» Data listing:
[Start of section]

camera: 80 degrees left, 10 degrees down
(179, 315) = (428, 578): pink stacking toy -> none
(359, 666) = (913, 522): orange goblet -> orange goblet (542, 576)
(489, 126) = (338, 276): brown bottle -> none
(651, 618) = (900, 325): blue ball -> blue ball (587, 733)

[End of section]
[Start of section]

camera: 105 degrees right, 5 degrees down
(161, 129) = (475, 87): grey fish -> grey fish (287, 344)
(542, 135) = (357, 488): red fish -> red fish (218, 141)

[End of section]
[Start of section]

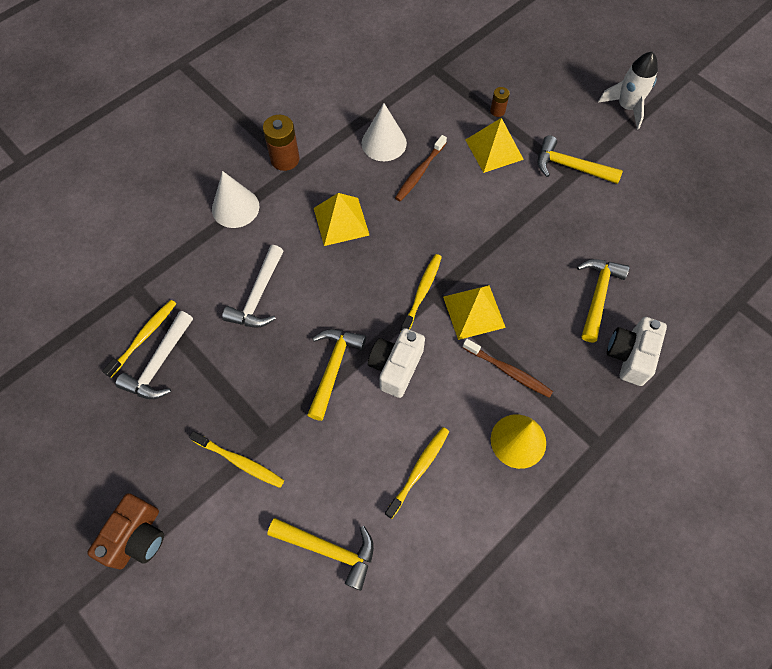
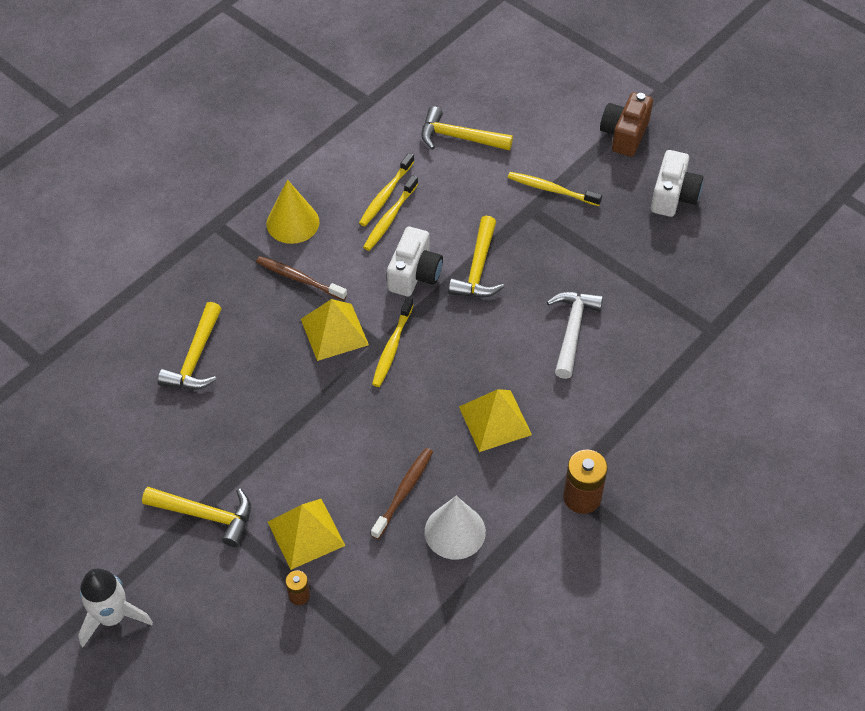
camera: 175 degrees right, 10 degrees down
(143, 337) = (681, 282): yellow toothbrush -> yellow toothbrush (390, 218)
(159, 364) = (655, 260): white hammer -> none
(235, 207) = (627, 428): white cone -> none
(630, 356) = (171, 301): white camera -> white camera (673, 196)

[End of section]

» Task brief: Send back an exact copy of only the lines from the line with "(359, 666) = (913, 522): orange" up to and including the line with "(651, 618) = (900, 325): blue" in the data above.

» Response box:
(359, 666) = (913, 522): orange goblet -> orange goblet (542, 576)
(489, 126) = (338, 276): brown bottle -> none
(651, 618) = (900, 325): blue ball -> blue ball (587, 733)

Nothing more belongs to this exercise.